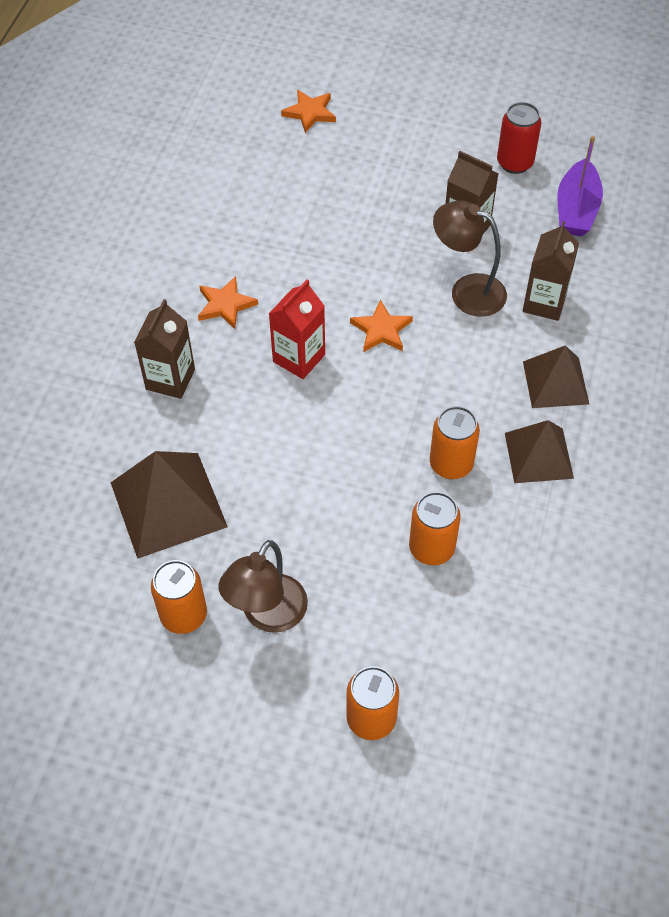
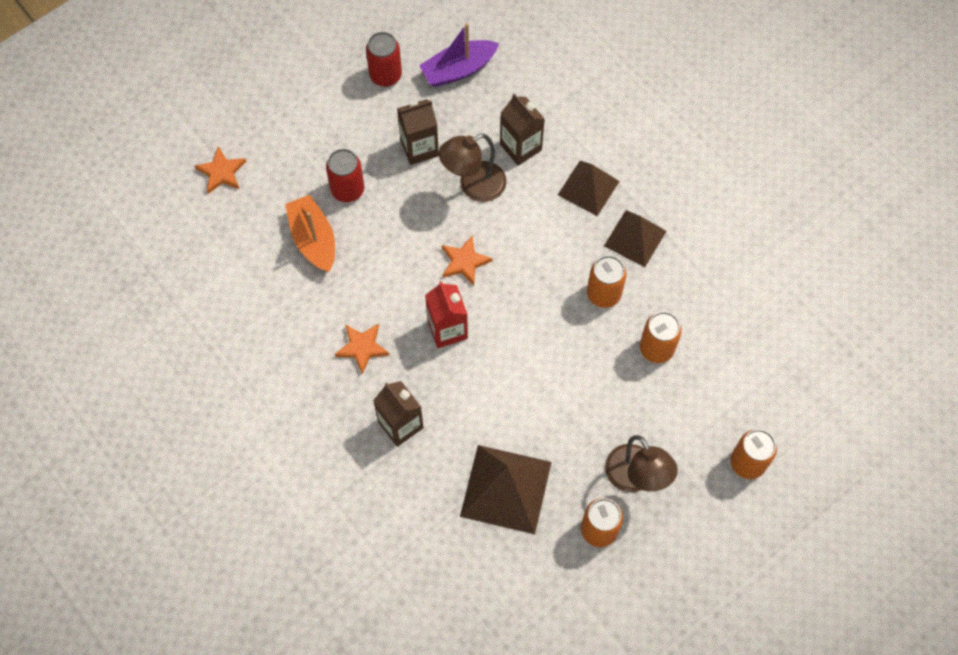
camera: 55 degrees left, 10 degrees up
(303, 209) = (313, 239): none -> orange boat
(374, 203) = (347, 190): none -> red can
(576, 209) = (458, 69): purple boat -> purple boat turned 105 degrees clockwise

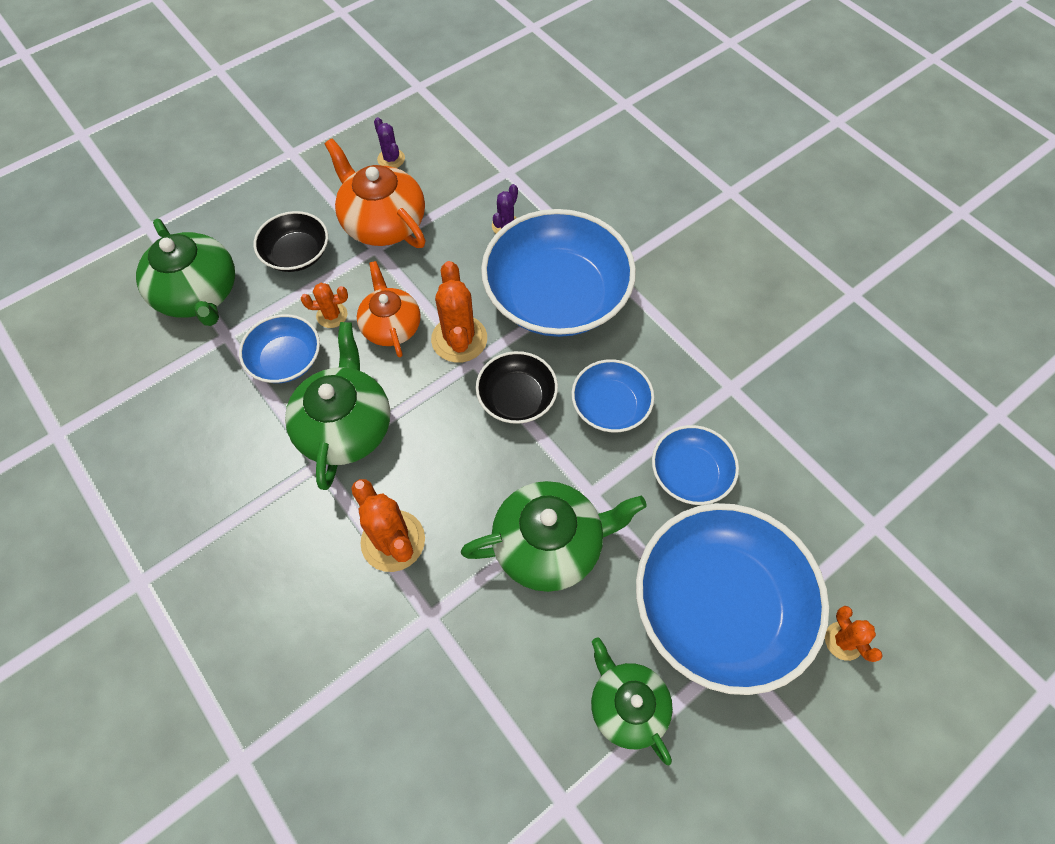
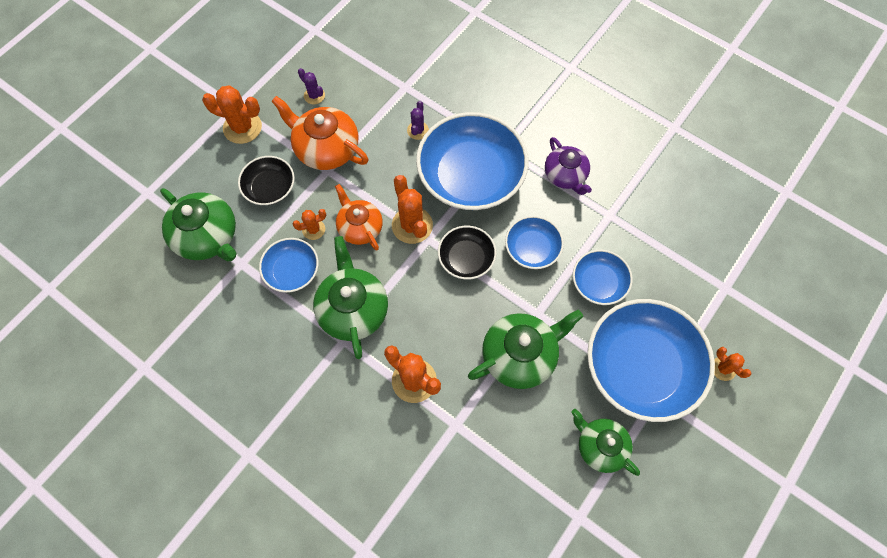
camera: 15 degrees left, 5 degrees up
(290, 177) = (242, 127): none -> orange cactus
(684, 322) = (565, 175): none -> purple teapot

..........

▶ **Instructions to follow**:
What is the exact wording of the lines from the one bearing "(303, 209) = (313, 239): none -> orange boat" through the final line of the records above? Write it out without the pictures.

▶ **Result of this task**:
(303, 209) = (313, 239): none -> orange boat
(374, 203) = (347, 190): none -> red can
(576, 209) = (458, 69): purple boat -> purple boat turned 105 degrees clockwise

camera: 15 degrees left, 5 degrees up
(290, 177) = (242, 127): none -> orange cactus
(684, 322) = (565, 175): none -> purple teapot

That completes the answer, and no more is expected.